* _What to work on_
What lines of the data hold the string "AUDIO"? Copy them all.

* _Input data_
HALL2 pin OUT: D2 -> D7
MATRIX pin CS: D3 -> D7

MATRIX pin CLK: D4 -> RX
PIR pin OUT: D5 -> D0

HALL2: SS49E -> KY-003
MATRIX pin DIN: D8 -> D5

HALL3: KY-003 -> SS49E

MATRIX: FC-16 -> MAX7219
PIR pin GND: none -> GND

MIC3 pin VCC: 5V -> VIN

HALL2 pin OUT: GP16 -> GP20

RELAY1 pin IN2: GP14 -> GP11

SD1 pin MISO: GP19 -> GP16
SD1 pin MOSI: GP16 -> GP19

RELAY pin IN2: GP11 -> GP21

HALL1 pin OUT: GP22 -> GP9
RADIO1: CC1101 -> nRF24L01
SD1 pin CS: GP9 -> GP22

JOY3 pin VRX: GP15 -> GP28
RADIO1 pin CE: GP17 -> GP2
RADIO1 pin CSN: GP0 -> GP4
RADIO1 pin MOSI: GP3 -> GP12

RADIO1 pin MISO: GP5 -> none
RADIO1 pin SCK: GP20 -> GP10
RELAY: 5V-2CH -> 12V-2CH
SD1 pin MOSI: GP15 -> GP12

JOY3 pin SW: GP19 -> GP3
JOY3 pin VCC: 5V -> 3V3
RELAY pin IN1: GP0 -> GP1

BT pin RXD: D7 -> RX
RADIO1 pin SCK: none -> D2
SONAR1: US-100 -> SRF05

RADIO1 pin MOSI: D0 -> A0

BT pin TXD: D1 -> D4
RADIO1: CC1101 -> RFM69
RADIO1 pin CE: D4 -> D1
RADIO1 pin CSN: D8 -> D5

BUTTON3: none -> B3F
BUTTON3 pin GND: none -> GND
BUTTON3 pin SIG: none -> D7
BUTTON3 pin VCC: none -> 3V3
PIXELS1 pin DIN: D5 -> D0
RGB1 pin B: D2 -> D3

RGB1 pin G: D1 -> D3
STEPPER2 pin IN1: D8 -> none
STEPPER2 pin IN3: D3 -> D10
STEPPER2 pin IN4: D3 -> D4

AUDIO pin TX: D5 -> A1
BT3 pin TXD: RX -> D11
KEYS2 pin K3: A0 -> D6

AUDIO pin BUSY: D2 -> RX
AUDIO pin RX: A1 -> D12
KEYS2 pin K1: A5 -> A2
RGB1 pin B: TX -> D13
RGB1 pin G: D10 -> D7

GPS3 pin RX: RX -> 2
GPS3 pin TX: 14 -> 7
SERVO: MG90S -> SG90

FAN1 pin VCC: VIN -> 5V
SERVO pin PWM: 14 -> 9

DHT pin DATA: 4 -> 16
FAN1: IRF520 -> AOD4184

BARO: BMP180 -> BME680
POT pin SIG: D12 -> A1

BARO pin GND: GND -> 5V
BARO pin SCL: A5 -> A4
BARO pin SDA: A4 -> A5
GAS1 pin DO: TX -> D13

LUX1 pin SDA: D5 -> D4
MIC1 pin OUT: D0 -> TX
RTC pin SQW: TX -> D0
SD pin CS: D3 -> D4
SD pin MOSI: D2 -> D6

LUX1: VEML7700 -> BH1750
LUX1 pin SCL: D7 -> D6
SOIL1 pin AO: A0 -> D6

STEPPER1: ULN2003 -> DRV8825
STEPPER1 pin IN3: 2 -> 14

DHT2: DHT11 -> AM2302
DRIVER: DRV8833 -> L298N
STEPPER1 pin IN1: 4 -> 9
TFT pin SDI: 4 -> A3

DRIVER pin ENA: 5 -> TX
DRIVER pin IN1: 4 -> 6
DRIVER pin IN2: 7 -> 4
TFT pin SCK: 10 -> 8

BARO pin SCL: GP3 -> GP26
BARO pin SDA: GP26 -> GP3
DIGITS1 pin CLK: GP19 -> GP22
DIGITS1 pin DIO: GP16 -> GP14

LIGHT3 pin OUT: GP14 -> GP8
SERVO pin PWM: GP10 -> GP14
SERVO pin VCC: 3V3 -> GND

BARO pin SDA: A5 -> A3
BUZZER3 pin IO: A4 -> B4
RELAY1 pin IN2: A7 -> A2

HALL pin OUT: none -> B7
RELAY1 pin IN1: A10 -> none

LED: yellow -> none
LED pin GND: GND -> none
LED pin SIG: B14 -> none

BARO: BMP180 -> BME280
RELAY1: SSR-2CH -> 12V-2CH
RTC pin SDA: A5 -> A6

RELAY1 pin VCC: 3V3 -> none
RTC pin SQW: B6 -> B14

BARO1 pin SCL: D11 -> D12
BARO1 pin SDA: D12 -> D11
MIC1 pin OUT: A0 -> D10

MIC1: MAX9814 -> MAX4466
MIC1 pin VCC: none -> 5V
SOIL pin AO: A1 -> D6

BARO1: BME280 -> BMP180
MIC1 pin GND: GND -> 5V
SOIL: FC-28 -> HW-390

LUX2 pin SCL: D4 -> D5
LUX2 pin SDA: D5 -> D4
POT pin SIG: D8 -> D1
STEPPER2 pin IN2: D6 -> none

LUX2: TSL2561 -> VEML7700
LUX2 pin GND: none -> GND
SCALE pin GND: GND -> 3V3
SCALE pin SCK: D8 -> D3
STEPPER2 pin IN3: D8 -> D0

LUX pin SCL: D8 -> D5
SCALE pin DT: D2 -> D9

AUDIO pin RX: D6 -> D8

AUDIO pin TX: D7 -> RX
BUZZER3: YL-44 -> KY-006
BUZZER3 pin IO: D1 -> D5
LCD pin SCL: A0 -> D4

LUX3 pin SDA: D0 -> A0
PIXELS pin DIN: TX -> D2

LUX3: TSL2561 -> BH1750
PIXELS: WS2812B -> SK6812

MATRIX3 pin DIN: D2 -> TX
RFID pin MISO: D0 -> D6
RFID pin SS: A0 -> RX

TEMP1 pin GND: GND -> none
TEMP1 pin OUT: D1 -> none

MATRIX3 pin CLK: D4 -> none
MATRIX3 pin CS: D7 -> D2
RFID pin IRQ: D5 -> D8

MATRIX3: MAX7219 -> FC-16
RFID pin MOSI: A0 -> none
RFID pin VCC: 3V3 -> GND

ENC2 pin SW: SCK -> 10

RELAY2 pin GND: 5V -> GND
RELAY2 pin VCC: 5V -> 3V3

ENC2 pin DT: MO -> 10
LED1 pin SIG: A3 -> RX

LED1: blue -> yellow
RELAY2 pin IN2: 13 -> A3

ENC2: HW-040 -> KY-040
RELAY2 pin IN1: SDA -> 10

* _Task answer_
AUDIO pin TX: D5 -> A1
AUDIO pin BUSY: D2 -> RX
AUDIO pin RX: A1 -> D12
AUDIO pin RX: D6 -> D8
AUDIO pin TX: D7 -> RX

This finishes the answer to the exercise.